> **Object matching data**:
* * *

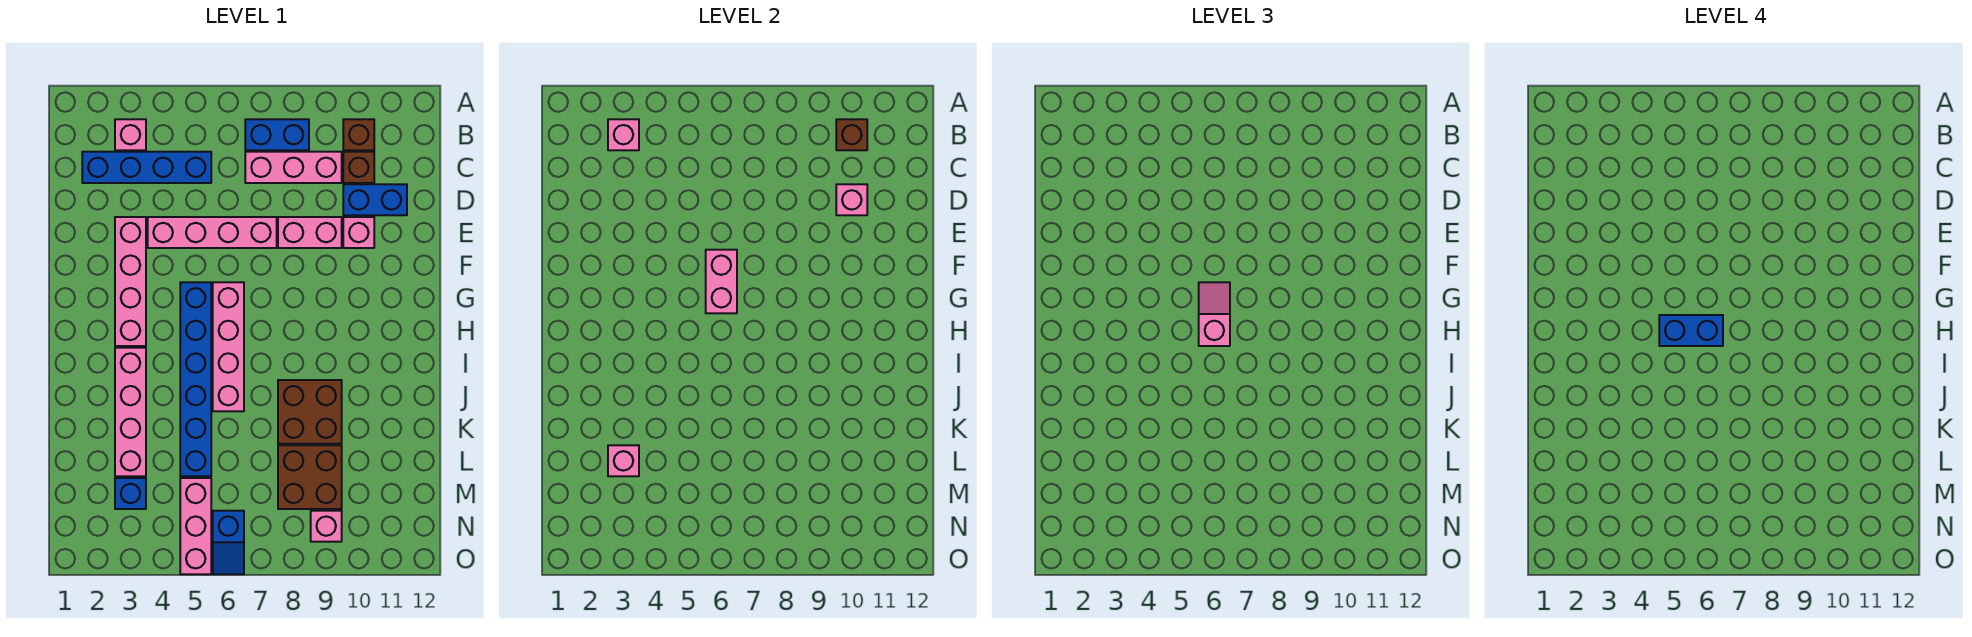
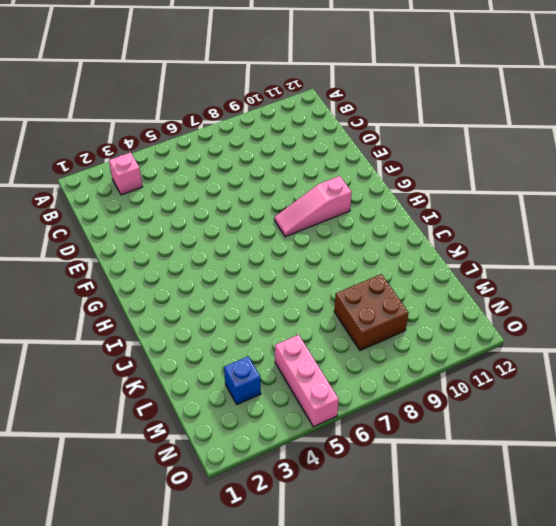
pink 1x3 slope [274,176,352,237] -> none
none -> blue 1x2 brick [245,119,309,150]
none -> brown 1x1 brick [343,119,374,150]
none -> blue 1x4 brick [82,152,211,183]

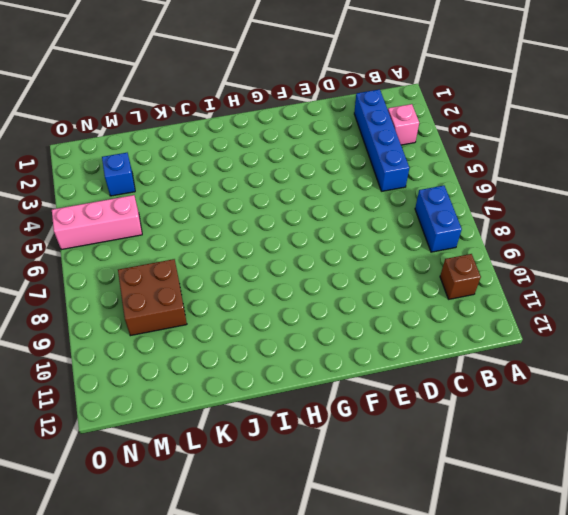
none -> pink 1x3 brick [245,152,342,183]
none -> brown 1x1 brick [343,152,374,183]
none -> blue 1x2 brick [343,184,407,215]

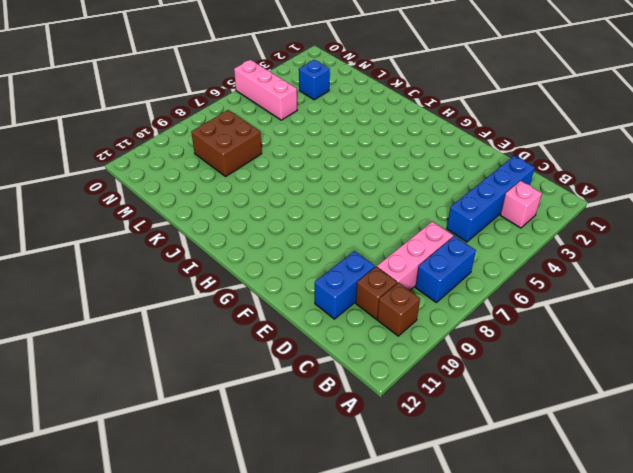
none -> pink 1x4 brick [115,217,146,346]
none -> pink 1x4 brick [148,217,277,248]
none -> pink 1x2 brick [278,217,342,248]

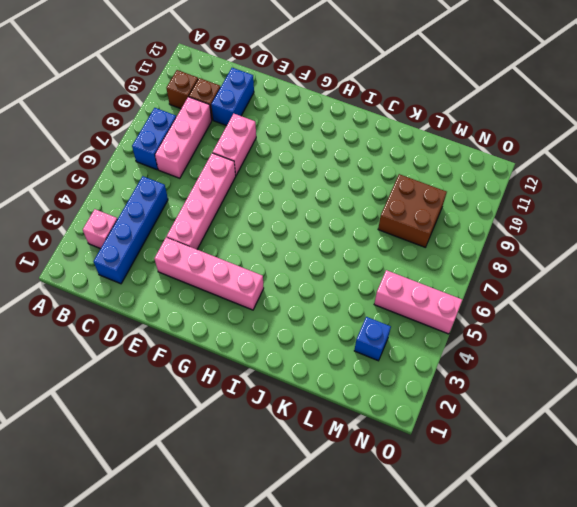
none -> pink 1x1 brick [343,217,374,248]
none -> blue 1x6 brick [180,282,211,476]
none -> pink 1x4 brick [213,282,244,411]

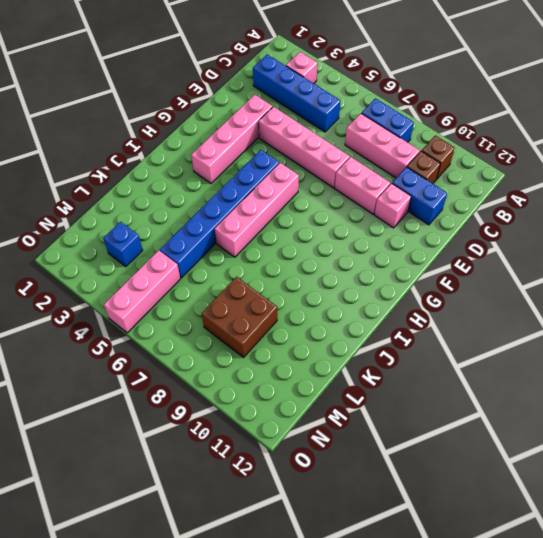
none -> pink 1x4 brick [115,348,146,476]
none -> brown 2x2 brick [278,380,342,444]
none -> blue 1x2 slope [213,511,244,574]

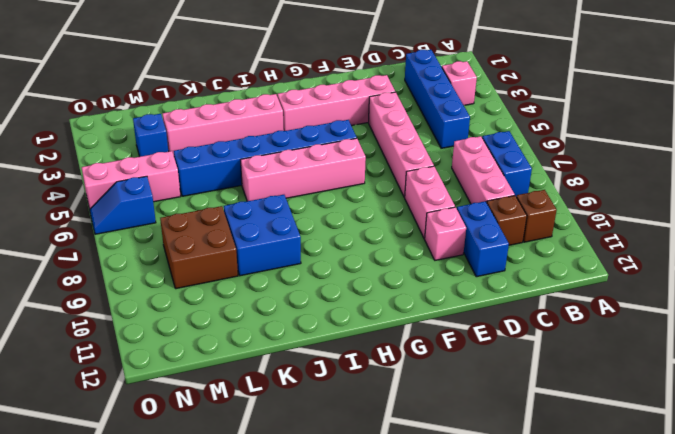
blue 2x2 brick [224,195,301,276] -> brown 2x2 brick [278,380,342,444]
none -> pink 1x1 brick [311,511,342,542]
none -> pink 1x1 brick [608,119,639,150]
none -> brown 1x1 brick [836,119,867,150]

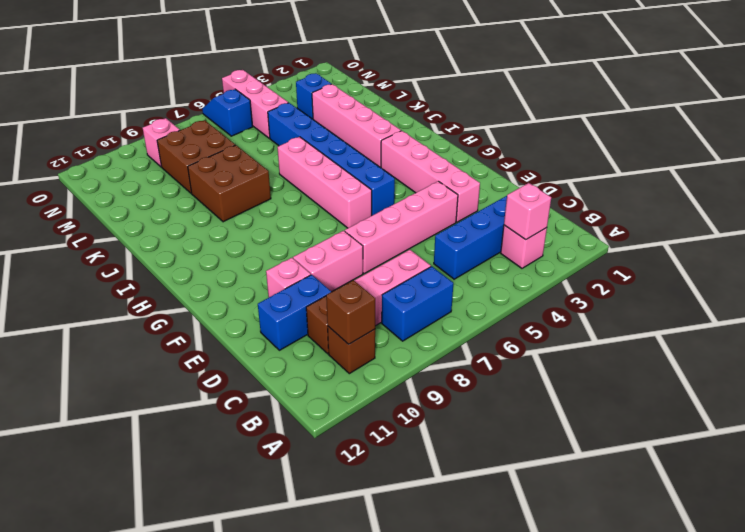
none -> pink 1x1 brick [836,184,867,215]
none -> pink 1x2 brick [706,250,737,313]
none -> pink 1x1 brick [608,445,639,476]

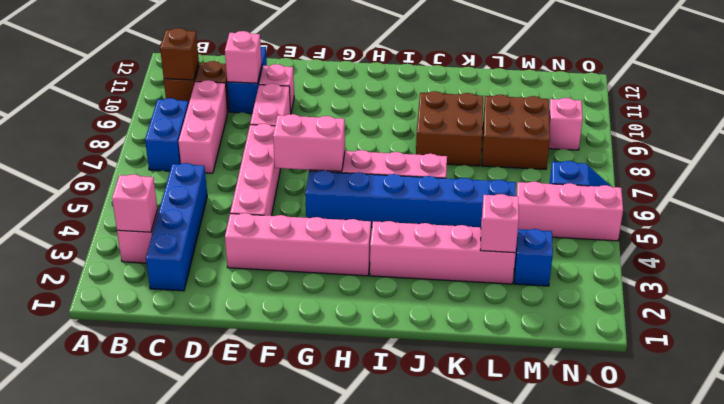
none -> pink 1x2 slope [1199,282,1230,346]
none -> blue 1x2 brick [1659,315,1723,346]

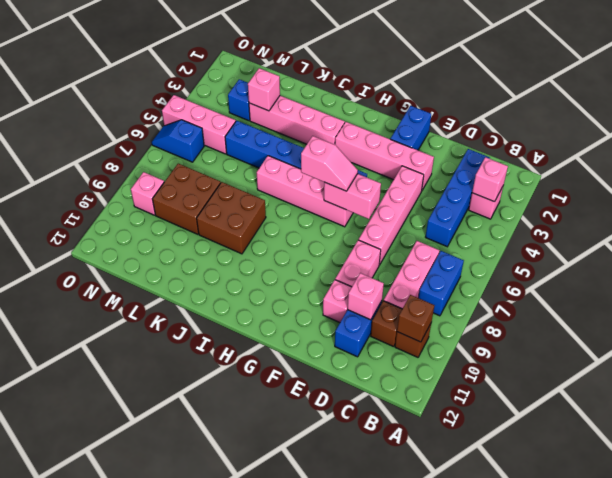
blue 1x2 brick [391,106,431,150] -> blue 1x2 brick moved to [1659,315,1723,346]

* * *

> **Assigned task**: Return exactly the lines above, from the one with "none -> brown 1x1 brick [343,119,374,150]" up to and including the one with "none -> blue 1x2 slope [213,511,244,574]", and include no pictures.

> **Result of the task**:
none -> brown 1x1 brick [343,119,374,150]
none -> blue 1x4 brick [82,152,211,183]

none -> pink 1x3 brick [245,152,342,183]
none -> brown 1x1 brick [343,152,374,183]
none -> blue 1x2 brick [343,184,407,215]

none -> pink 1x4 brick [115,217,146,346]
none -> pink 1x4 brick [148,217,277,248]
none -> pink 1x2 brick [278,217,342,248]

none -> pink 1x1 brick [343,217,374,248]
none -> blue 1x6 brick [180,282,211,476]
none -> pink 1x4 brick [213,282,244,411]

none -> pink 1x4 brick [115,348,146,476]
none -> brown 2x2 brick [278,380,342,444]
none -> blue 1x2 slope [213,511,244,574]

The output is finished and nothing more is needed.